DATA EXCERPTS START

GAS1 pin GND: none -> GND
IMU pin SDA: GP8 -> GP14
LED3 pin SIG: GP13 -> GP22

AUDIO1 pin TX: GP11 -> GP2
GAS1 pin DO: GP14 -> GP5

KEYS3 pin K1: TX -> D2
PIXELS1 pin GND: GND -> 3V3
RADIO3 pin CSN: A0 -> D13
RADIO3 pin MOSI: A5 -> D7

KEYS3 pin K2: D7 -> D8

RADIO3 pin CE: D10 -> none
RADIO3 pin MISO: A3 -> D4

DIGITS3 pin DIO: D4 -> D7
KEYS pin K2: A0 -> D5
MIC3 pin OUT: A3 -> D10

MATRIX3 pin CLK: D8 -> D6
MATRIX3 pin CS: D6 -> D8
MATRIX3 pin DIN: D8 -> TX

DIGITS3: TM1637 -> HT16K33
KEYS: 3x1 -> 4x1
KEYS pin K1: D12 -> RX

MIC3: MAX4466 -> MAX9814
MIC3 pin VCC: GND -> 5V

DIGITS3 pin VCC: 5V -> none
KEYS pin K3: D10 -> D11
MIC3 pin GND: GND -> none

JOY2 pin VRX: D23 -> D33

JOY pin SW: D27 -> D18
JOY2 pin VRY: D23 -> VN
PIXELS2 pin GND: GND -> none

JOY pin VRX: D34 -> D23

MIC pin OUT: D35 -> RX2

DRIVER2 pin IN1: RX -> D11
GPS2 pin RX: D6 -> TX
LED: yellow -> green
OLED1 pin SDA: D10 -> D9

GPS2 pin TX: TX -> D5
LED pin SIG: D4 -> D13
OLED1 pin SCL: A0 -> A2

DATA EXCERPTS END

### BRIEF
Output all of the data again. Match it exactly.

### ANSWER BOX
GAS1 pin GND: none -> GND
IMU pin SDA: GP8 -> GP14
LED3 pin SIG: GP13 -> GP22

AUDIO1 pin TX: GP11 -> GP2
GAS1 pin DO: GP14 -> GP5

KEYS3 pin K1: TX -> D2
PIXELS1 pin GND: GND -> 3V3
RADIO3 pin CSN: A0 -> D13
RADIO3 pin MOSI: A5 -> D7

KEYS3 pin K2: D7 -> D8

RADIO3 pin CE: D10 -> none
RADIO3 pin MISO: A3 -> D4

DIGITS3 pin DIO: D4 -> D7
KEYS pin K2: A0 -> D5
MIC3 pin OUT: A3 -> D10

MATRIX3 pin CLK: D8 -> D6
MATRIX3 pin CS: D6 -> D8
MATRIX3 pin DIN: D8 -> TX

DIGITS3: TM1637 -> HT16K33
KEYS: 3x1 -> 4x1
KEYS pin K1: D12 -> RX

MIC3: MAX4466 -> MAX9814
MIC3 pin VCC: GND -> 5V

DIGITS3 pin VCC: 5V -> none
KEYS pin K3: D10 -> D11
MIC3 pin GND: GND -> none

JOY2 pin VRX: D23 -> D33

JOY pin SW: D27 -> D18
JOY2 pin VRY: D23 -> VN
PIXELS2 pin GND: GND -> none

JOY pin VRX: D34 -> D23

MIC pin OUT: D35 -> RX2

DRIVER2 pin IN1: RX -> D11
GPS2 pin RX: D6 -> TX
LED: yellow -> green
OLED1 pin SDA: D10 -> D9

GPS2 pin TX: TX -> D5
LED pin SIG: D4 -> D13
OLED1 pin SCL: A0 -> A2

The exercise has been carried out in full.